• _Exercise instructions_
When you write out the entries, keep every line exactly as it appears.

++++ The data

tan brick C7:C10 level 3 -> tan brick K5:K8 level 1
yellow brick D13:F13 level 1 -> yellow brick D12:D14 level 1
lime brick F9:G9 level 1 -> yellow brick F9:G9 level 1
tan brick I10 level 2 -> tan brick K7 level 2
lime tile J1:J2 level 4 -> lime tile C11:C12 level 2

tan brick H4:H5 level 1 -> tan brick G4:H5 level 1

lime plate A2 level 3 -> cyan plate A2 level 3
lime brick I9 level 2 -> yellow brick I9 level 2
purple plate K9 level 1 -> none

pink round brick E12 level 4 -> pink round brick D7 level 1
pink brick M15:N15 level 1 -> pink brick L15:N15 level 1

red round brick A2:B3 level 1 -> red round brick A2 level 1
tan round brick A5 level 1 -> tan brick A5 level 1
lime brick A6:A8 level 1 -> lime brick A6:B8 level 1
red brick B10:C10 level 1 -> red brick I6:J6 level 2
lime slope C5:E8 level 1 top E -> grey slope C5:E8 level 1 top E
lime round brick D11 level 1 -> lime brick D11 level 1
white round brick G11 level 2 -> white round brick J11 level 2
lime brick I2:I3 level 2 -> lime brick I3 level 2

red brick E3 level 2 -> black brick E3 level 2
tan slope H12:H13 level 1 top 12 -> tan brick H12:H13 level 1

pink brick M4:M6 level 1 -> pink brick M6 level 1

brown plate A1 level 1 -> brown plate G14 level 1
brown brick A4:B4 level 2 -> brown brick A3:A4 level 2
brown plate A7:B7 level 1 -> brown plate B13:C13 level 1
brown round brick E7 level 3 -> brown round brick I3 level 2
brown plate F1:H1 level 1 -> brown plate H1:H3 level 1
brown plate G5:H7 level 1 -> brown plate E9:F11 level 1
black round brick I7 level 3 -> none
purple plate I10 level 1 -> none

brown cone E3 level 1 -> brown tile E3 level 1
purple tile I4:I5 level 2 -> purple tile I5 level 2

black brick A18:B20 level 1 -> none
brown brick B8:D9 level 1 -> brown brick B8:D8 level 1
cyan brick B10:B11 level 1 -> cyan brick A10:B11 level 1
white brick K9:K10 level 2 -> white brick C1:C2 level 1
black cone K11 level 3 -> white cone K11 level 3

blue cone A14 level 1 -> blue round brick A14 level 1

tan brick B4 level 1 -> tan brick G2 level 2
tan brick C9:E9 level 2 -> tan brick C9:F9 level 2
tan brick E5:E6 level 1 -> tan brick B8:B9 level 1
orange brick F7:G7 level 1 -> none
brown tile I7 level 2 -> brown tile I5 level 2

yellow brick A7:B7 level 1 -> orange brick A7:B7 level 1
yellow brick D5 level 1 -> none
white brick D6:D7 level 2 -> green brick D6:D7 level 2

++++++++

• _Answer section_
tan brick C7:C10 level 3 -> tan brick K5:K8 level 1
yellow brick D13:F13 level 1 -> yellow brick D12:D14 level 1
lime brick F9:G9 level 1 -> yellow brick F9:G9 level 1
tan brick I10 level 2 -> tan brick K7 level 2
lime tile J1:J2 level 4 -> lime tile C11:C12 level 2

tan brick H4:H5 level 1 -> tan brick G4:H5 level 1

lime plate A2 level 3 -> cyan plate A2 level 3
lime brick I9 level 2 -> yellow brick I9 level 2
purple plate K9 level 1 -> none

pink round brick E12 level 4 -> pink round brick D7 level 1
pink brick M15:N15 level 1 -> pink brick L15:N15 level 1

red round brick A2:B3 level 1 -> red round brick A2 level 1
tan round brick A5 level 1 -> tan brick A5 level 1
lime brick A6:A8 level 1 -> lime brick A6:B8 level 1
red brick B10:C10 level 1 -> red brick I6:J6 level 2
lime slope C5:E8 level 1 top E -> grey slope C5:E8 level 1 top E
lime round brick D11 level 1 -> lime brick D11 level 1
white round brick G11 level 2 -> white round brick J11 level 2
lime brick I2:I3 level 2 -> lime brick I3 level 2

red brick E3 level 2 -> black brick E3 level 2
tan slope H12:H13 level 1 top 12 -> tan brick H12:H13 level 1

pink brick M4:M6 level 1 -> pink brick M6 level 1

brown plate A1 level 1 -> brown plate G14 level 1
brown brick A4:B4 level 2 -> brown brick A3:A4 level 2
brown plate A7:B7 level 1 -> brown plate B13:C13 level 1
brown round brick E7 level 3 -> brown round brick I3 level 2
brown plate F1:H1 level 1 -> brown plate H1:H3 level 1
brown plate G5:H7 level 1 -> brown plate E9:F11 level 1
black round brick I7 level 3 -> none
purple plate I10 level 1 -> none

brown cone E3 level 1 -> brown tile E3 level 1
purple tile I4:I5 level 2 -> purple tile I5 level 2

black brick A18:B20 level 1 -> none
brown brick B8:D9 level 1 -> brown brick B8:D8 level 1
cyan brick B10:B11 level 1 -> cyan brick A10:B11 level 1
white brick K9:K10 level 2 -> white brick C1:C2 level 1
black cone K11 level 3 -> white cone K11 level 3

blue cone A14 level 1 -> blue round brick A14 level 1

tan brick B4 level 1 -> tan brick G2 level 2
tan brick C9:E9 level 2 -> tan brick C9:F9 level 2
tan brick E5:E6 level 1 -> tan brick B8:B9 level 1
orange brick F7:G7 level 1 -> none
brown tile I7 level 2 -> brown tile I5 level 2

yellow brick A7:B7 level 1 -> orange brick A7:B7 level 1
yellow brick D5 level 1 -> none
white brick D6:D7 level 2 -> green brick D6:D7 level 2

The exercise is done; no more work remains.